### Directions
The lines below, from the one holding "yellow lemon: 11 -> 10" through the final line, are to be copied exactly, with no other lines and no pictures.

### Provided records
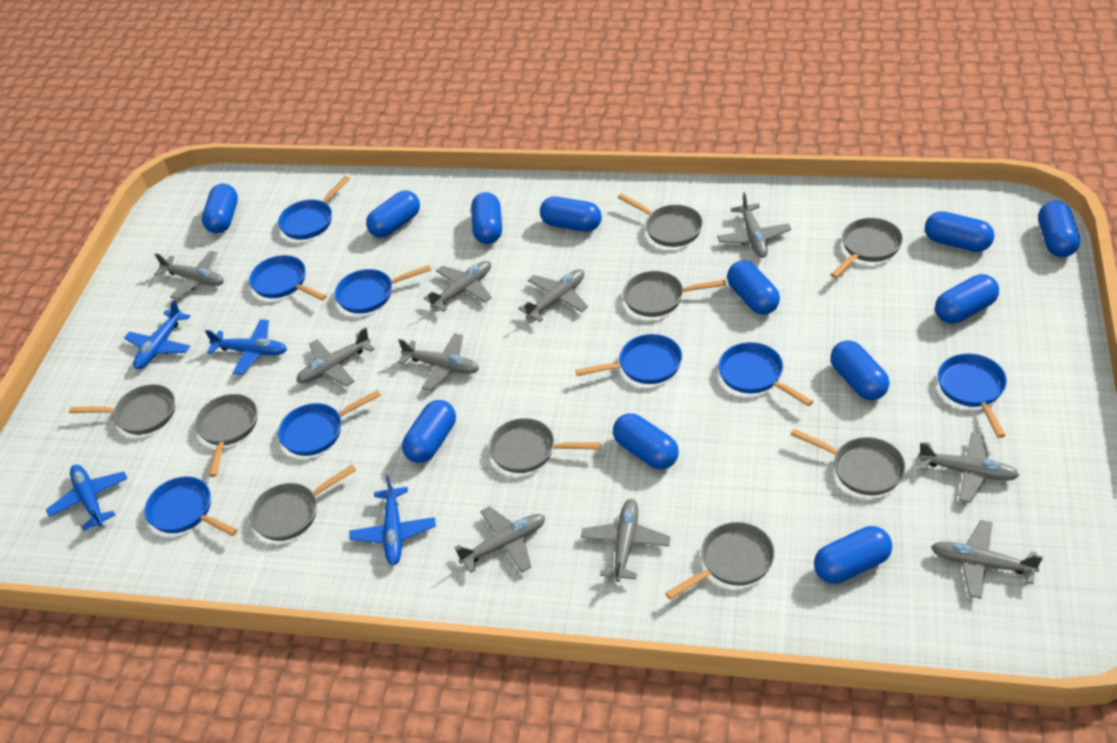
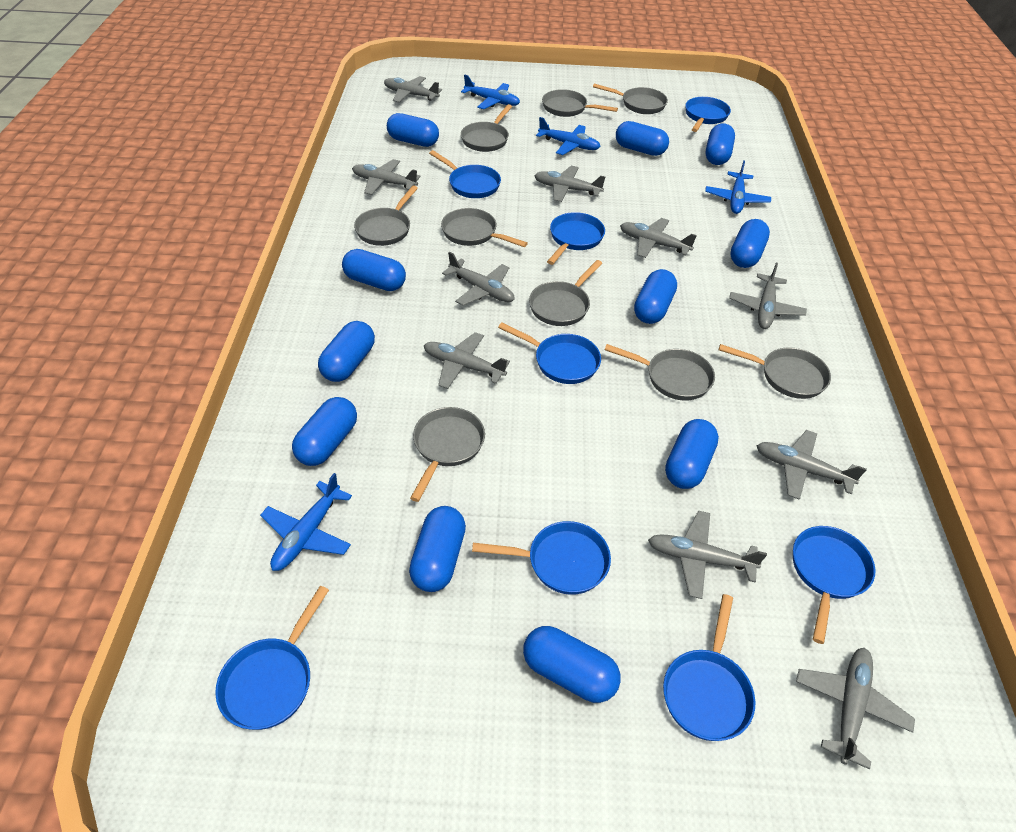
blue capsule: 12 -> 11

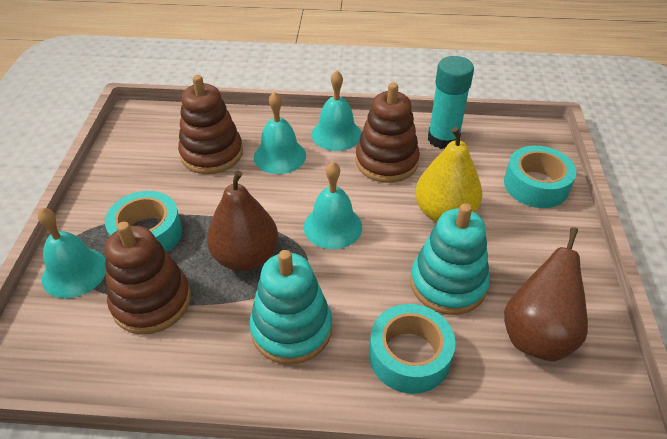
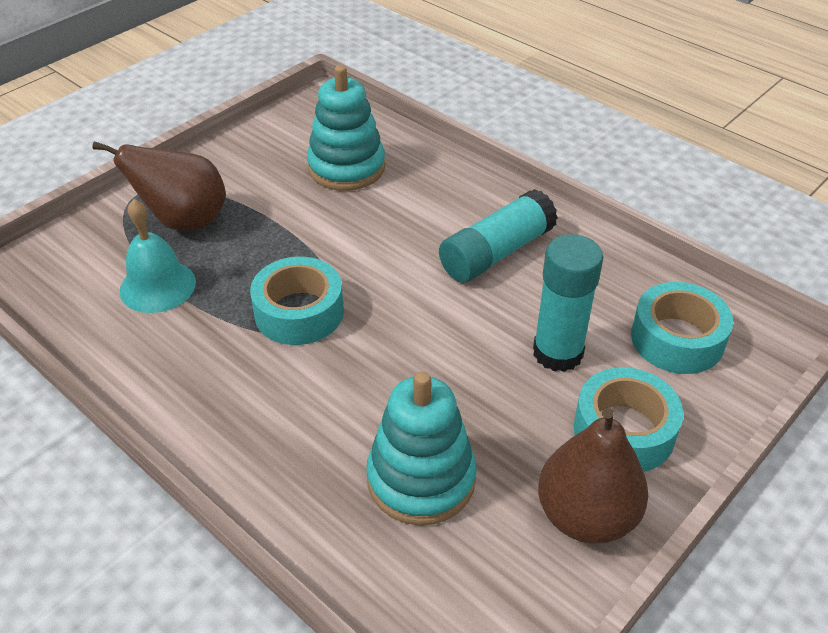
brown stacking toy: 3 -> 0
turquoise bell: 4 -> 1
turquoise glue stick: 1 -> 2
yellow pear: 1 -> 0

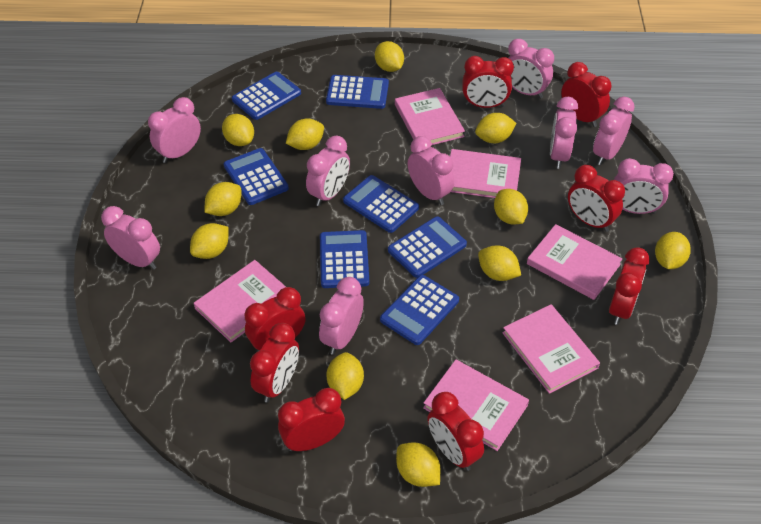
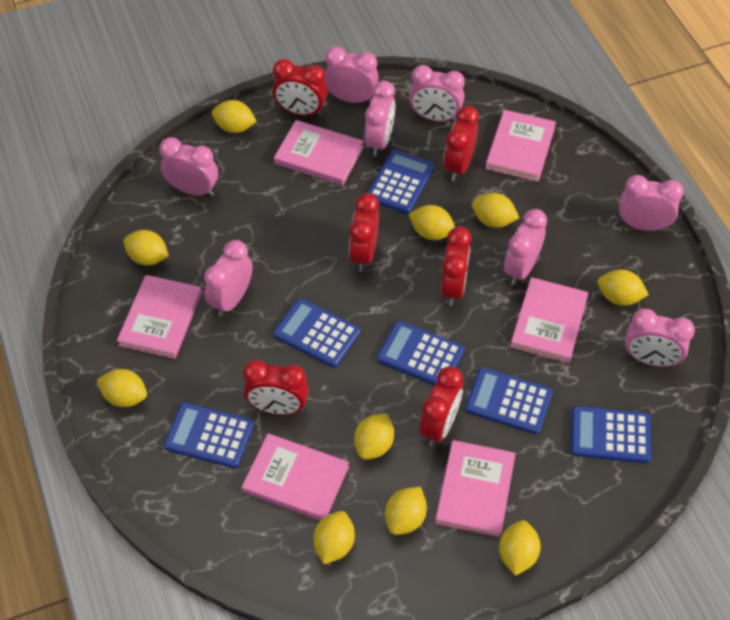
blue calculator: 7 -> 6
pink clock: 9 -> 8
red clock: 8 -> 6
yellow lemon: 11 -> 10

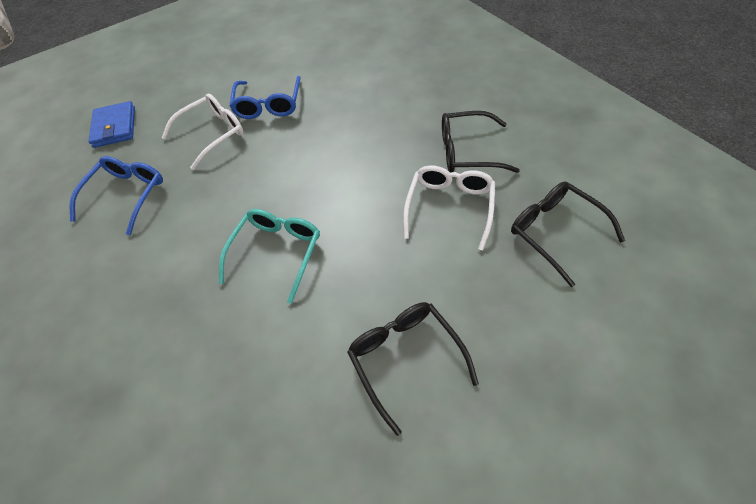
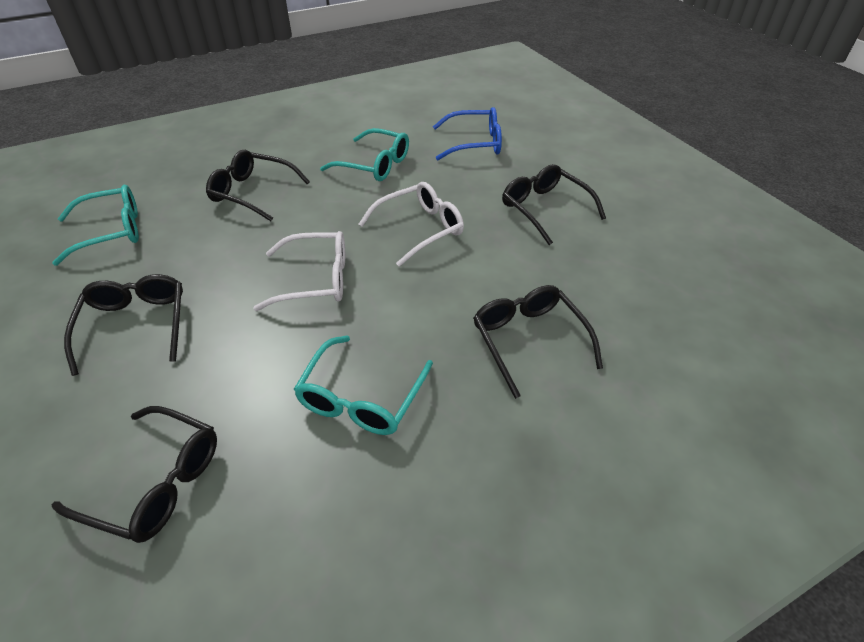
black glasses: 3 -> 5
blue glasses: 2 -> 1
blue wallet: 1 -> 0
turquoise glasses: 1 -> 3

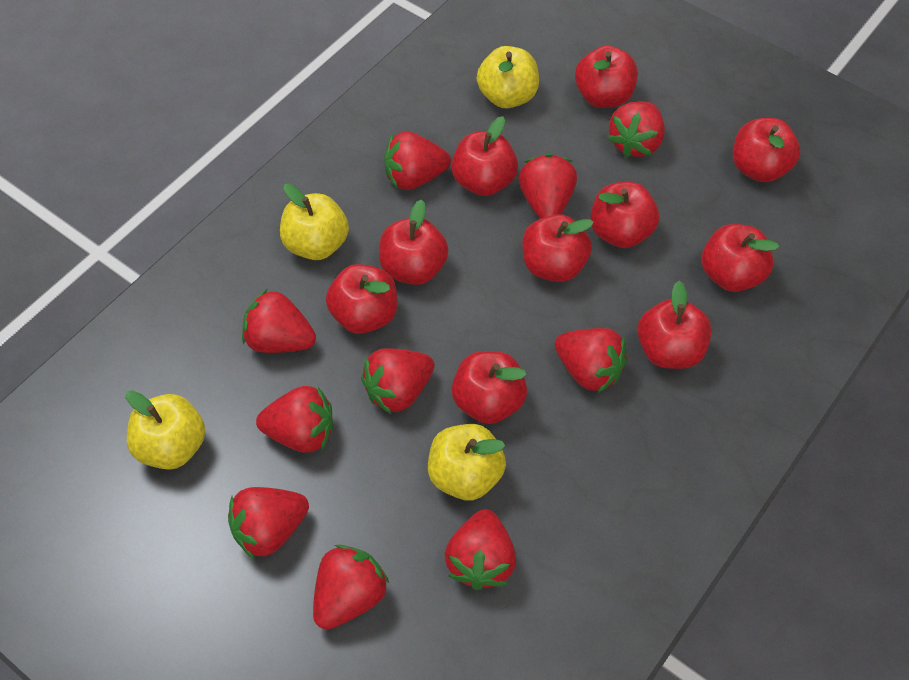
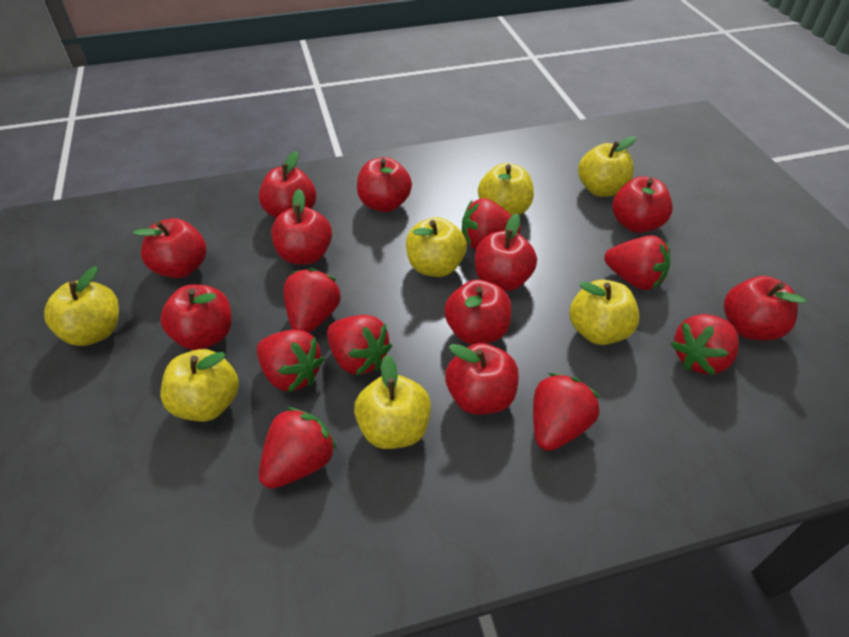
red strawberry: 10 -> 8
yellow apple: 4 -> 7

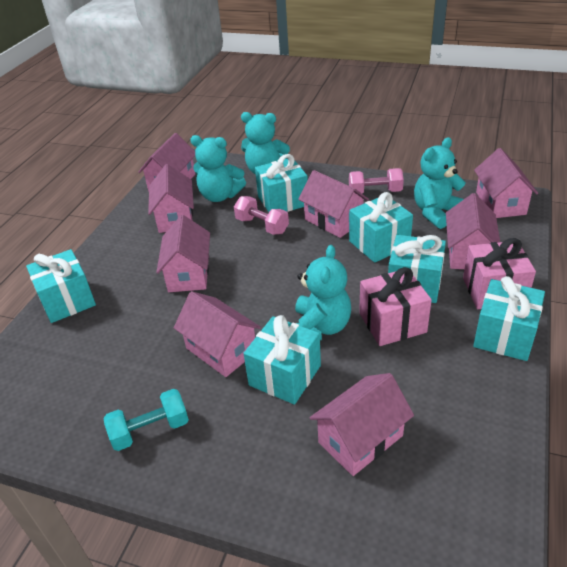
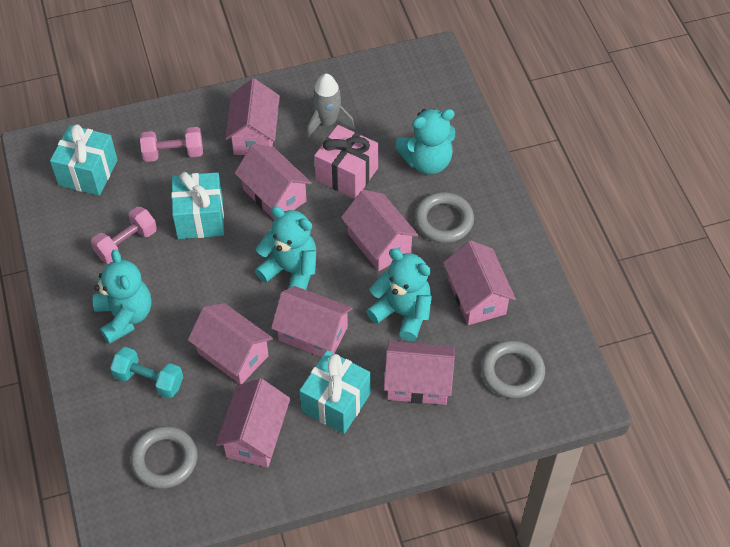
grey ring: 0 -> 3
grey rocket: 0 -> 1
pink gift: 2 -> 1
turquoise gift: 6 -> 3

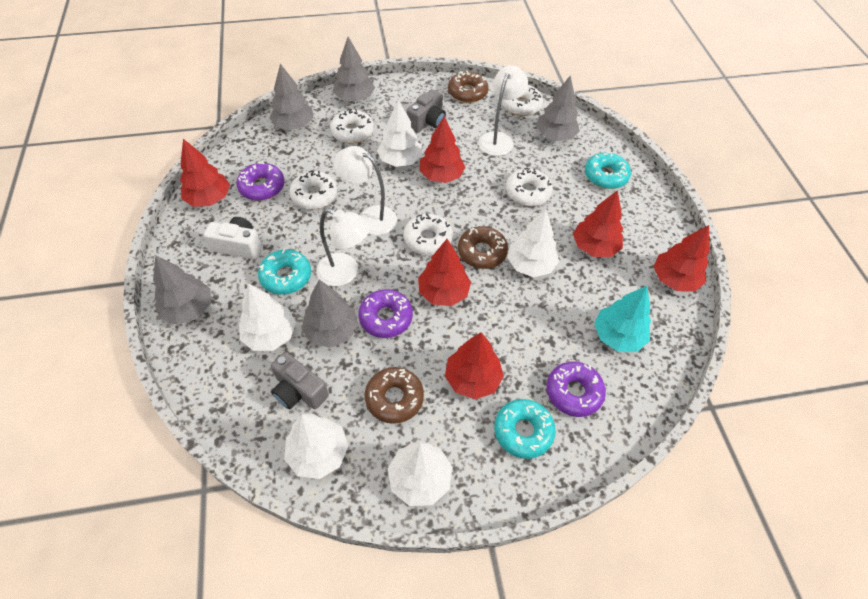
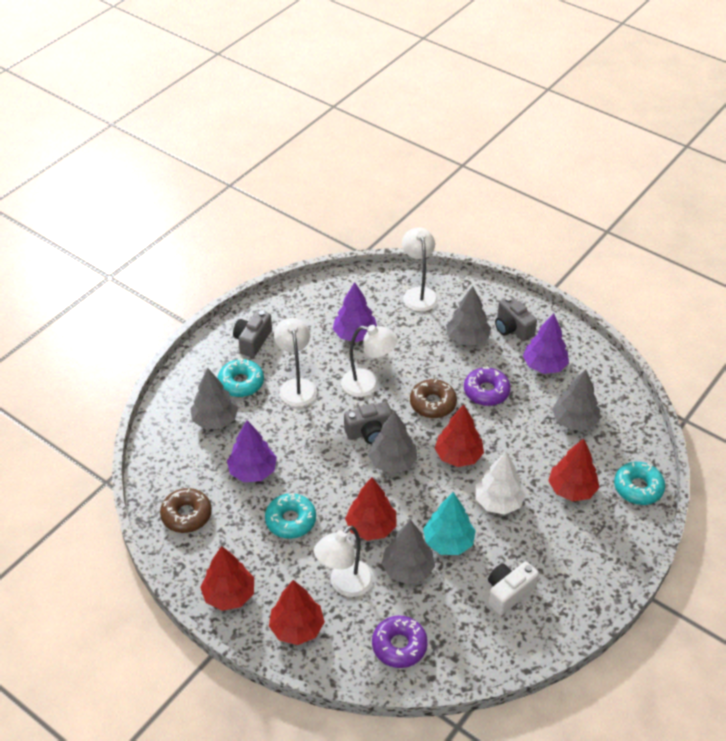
brown donut: 3 -> 2
grey camera: 2 -> 3
purple donut: 3 -> 2
purple tree: 0 -> 3
red tree: 6 -> 5
white donut: 5 -> 0
white lamp: 3 -> 4
white tree: 5 -> 1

### Task response
yellow lemon: 11 -> 10

black glasses: 3 -> 5
blue glasses: 2 -> 1
blue wallet: 1 -> 0
turquoise glasses: 1 -> 3

red strawberry: 10 -> 8
yellow apple: 4 -> 7

grey ring: 0 -> 3
grey rocket: 0 -> 1
pink gift: 2 -> 1
turquoise gift: 6 -> 3

brown donut: 3 -> 2
grey camera: 2 -> 3
purple donut: 3 -> 2
purple tree: 0 -> 3
red tree: 6 -> 5
white donut: 5 -> 0
white lamp: 3 -> 4
white tree: 5 -> 1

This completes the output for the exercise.